---- DATA SHOWN
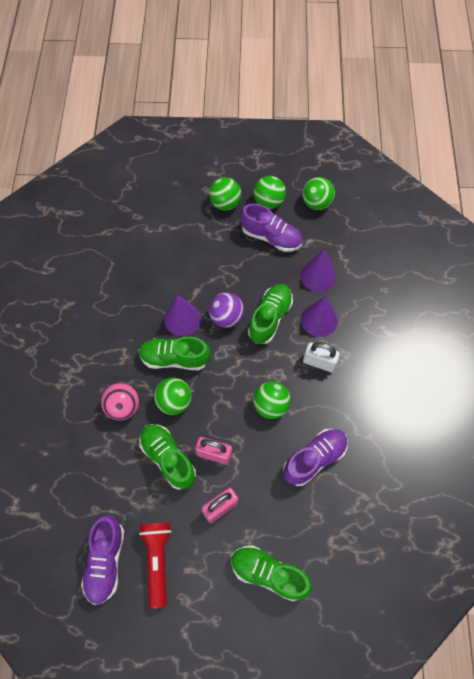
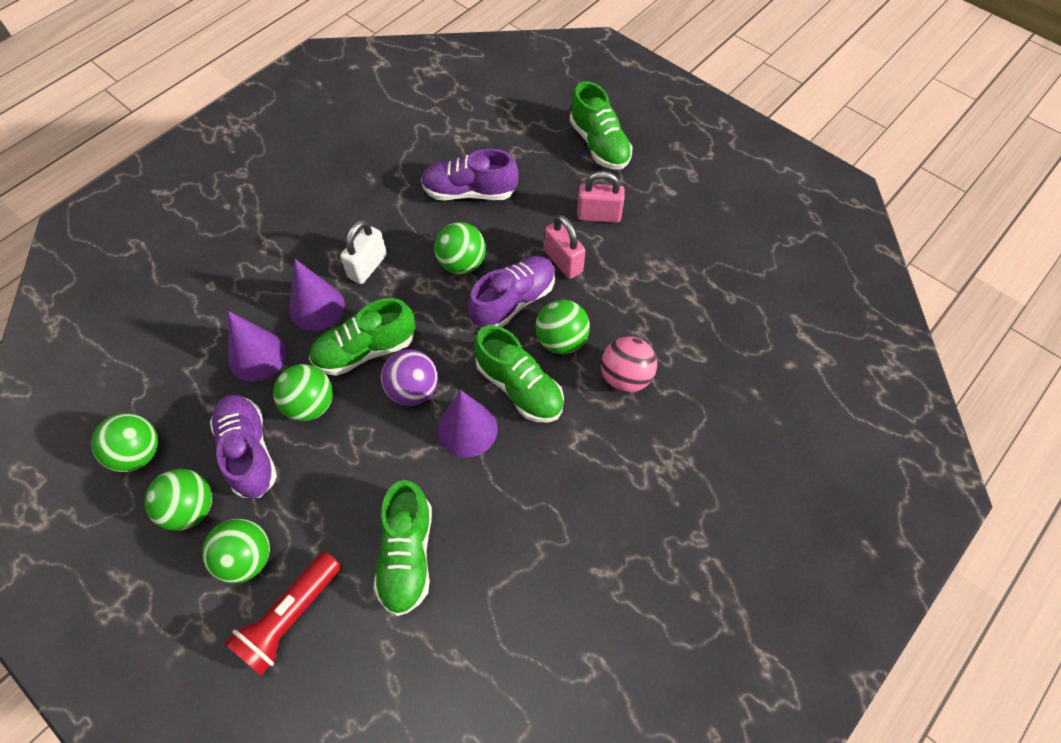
camera: 140 degrees left, 5 degrees down
(106, 561) = (748, 248): purple shoe -> purple shoe (513, 301)
(157, 560) = (695, 216): red flashlight -> red flashlight (290, 617)
(168, 458) = (615, 290): green shoe -> green shoe (407, 555)
(267, 274) = (310, 405): none -> green ball
(319, 362) = (368, 266): white padlock -> white padlock turned 60 degrees clockwise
--------
WHAT YOU WILL DO –
Exact copy, pictures excluded: restate every record above word for word.

ANSWER –
camera: 140 degrees left, 5 degrees down
(106, 561) = (748, 248): purple shoe -> purple shoe (513, 301)
(157, 560) = (695, 216): red flashlight -> red flashlight (290, 617)
(168, 458) = (615, 290): green shoe -> green shoe (407, 555)
(267, 274) = (310, 405): none -> green ball
(319, 362) = (368, 266): white padlock -> white padlock turned 60 degrees clockwise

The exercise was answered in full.